- PROVIDED MATERIAL:
● ● ● ●

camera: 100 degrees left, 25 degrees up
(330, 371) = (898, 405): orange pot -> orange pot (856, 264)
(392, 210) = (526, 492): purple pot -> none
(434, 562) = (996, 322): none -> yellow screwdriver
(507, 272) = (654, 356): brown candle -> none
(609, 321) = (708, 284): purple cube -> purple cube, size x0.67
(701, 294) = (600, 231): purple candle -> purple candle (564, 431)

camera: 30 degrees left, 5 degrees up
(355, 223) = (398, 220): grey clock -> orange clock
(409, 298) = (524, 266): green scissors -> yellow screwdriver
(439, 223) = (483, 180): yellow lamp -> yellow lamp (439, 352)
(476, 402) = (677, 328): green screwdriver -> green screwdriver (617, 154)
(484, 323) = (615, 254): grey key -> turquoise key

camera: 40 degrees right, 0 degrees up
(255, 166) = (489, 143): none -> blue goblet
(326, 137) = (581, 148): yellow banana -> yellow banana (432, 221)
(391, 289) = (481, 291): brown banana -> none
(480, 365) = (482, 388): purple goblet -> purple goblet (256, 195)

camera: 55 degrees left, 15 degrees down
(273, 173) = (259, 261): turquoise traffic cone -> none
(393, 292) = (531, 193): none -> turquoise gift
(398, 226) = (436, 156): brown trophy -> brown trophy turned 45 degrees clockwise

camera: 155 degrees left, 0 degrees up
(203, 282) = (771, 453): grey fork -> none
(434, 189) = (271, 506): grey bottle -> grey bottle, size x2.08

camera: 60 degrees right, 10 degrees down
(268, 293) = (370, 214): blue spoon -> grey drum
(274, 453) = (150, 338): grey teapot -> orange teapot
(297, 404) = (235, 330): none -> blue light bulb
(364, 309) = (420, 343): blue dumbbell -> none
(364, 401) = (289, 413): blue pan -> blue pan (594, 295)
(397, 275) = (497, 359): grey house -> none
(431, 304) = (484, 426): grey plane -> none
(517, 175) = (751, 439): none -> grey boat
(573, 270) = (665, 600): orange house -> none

● ● ● ●

- GOAL OF THE EXERCISE:
Write the whole of the material out again, exactly.

- PROBLEM SOLUTION:
camera: 100 degrees left, 25 degrees up
(330, 371) = (898, 405): orange pot -> orange pot (856, 264)
(392, 210) = (526, 492): purple pot -> none
(434, 562) = (996, 322): none -> yellow screwdriver
(507, 272) = (654, 356): brown candle -> none
(609, 321) = (708, 284): purple cube -> purple cube, size x0.67
(701, 294) = (600, 231): purple candle -> purple candle (564, 431)

camera: 30 degrees left, 5 degrees up
(355, 223) = (398, 220): grey clock -> orange clock
(409, 298) = (524, 266): green scissors -> yellow screwdriver
(439, 223) = (483, 180): yellow lamp -> yellow lamp (439, 352)
(476, 402) = (677, 328): green screwdriver -> green screwdriver (617, 154)
(484, 323) = (615, 254): grey key -> turquoise key

camera: 40 degrees right, 0 degrees up
(255, 166) = (489, 143): none -> blue goblet
(326, 137) = (581, 148): yellow banana -> yellow banana (432, 221)
(391, 289) = (481, 291): brown banana -> none
(480, 365) = (482, 388): purple goblet -> purple goblet (256, 195)

camera: 55 degrees left, 15 degrees down
(273, 173) = (259, 261): turquoise traffic cone -> none
(393, 292) = (531, 193): none -> turquoise gift
(398, 226) = (436, 156): brown trophy -> brown trophy turned 45 degrees clockwise

camera: 155 degrees left, 0 degrees up
(203, 282) = (771, 453): grey fork -> none
(434, 189) = (271, 506): grey bottle -> grey bottle, size x2.08

camera: 60 degrees right, 10 degrees down
(268, 293) = (370, 214): blue spoon -> grey drum
(274, 453) = (150, 338): grey teapot -> orange teapot
(297, 404) = (235, 330): none -> blue light bulb
(364, 309) = (420, 343): blue dumbbell -> none
(364, 401) = (289, 413): blue pan -> blue pan (594, 295)
(397, 275) = (497, 359): grey house -> none
(431, 304) = (484, 426): grey plane -> none
(517, 175) = (751, 439): none -> grey boat
(573, 270) = (665, 600): orange house -> none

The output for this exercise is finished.